# MATERIAL FOR THIS TASK
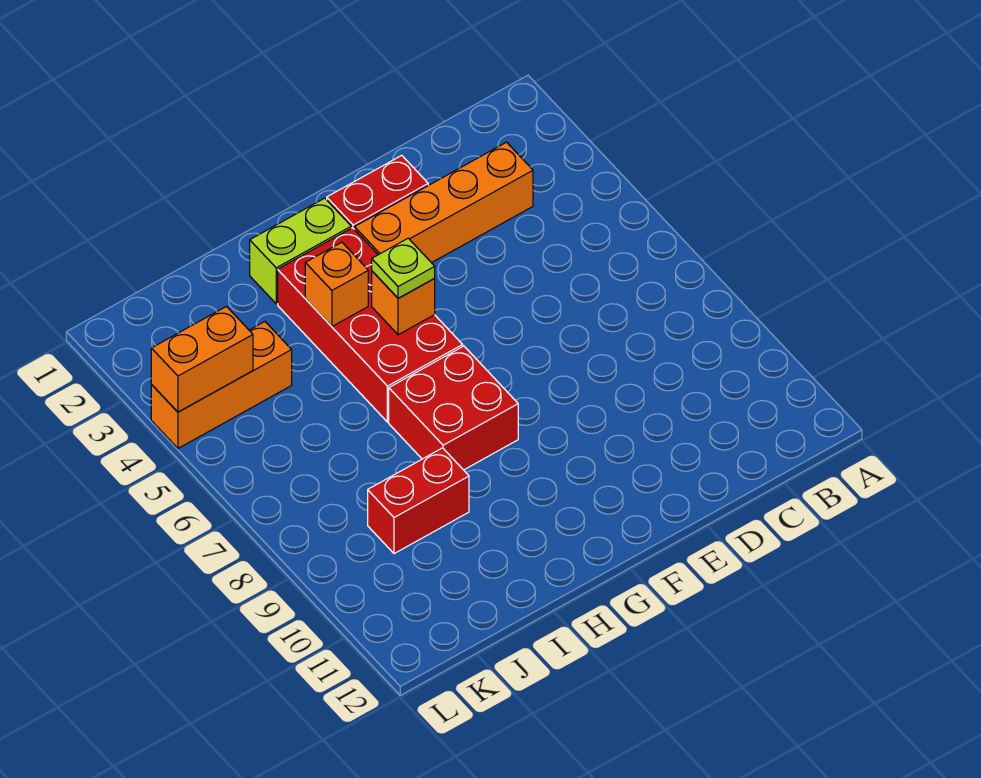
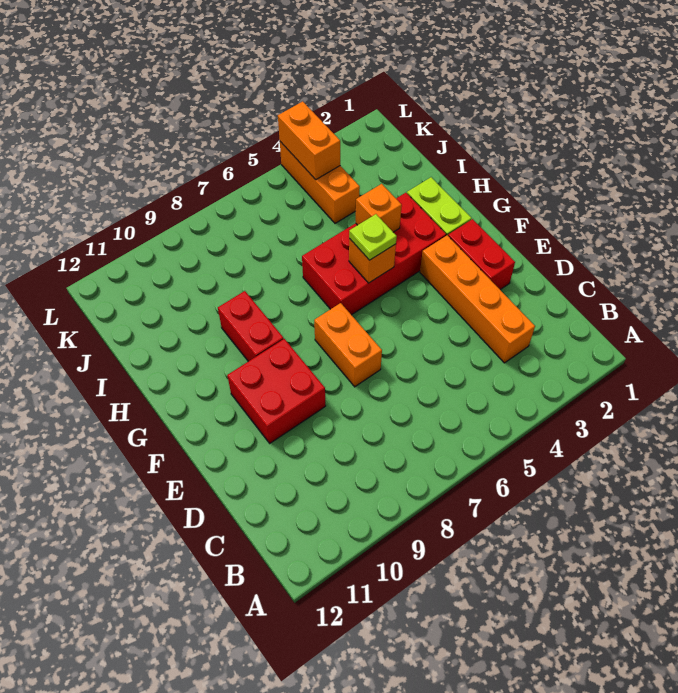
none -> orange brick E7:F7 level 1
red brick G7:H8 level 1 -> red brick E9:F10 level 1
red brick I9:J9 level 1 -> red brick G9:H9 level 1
==
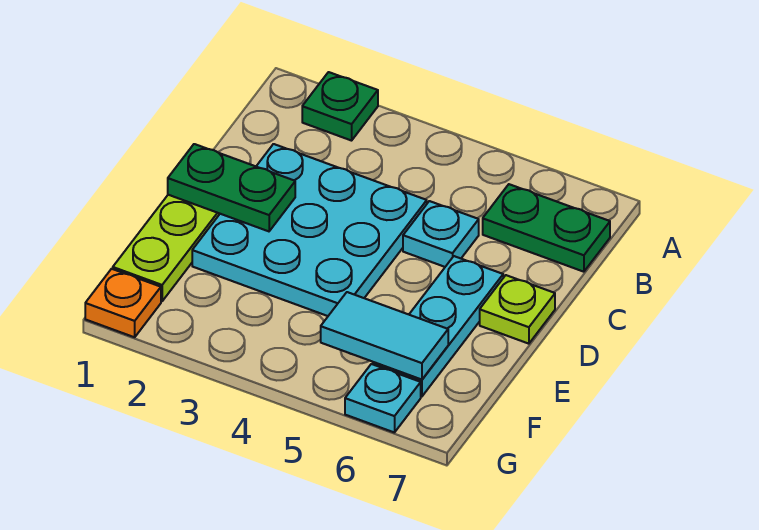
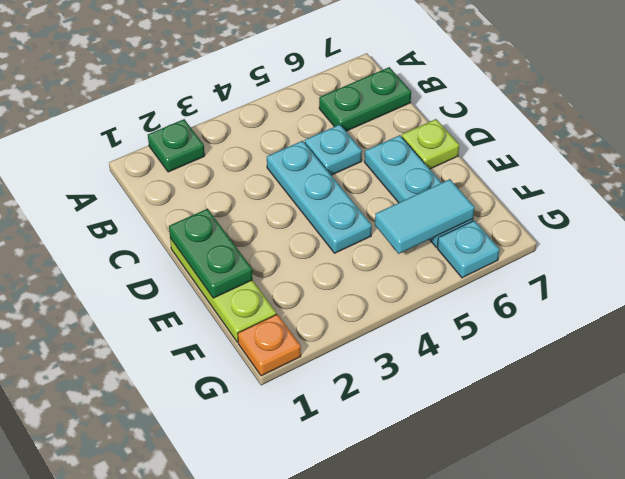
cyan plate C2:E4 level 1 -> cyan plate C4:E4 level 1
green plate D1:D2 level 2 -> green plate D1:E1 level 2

# REQUIRED ACTION
Reproduce the lines of the entries above from the one with "red brick G7:H8" to the one with "red brick I9:J9", both included, exactly and without any other line.

# EXPECTED ANSWER
red brick G7:H8 level 1 -> red brick E9:F10 level 1
red brick I9:J9 level 1 -> red brick G9:H9 level 1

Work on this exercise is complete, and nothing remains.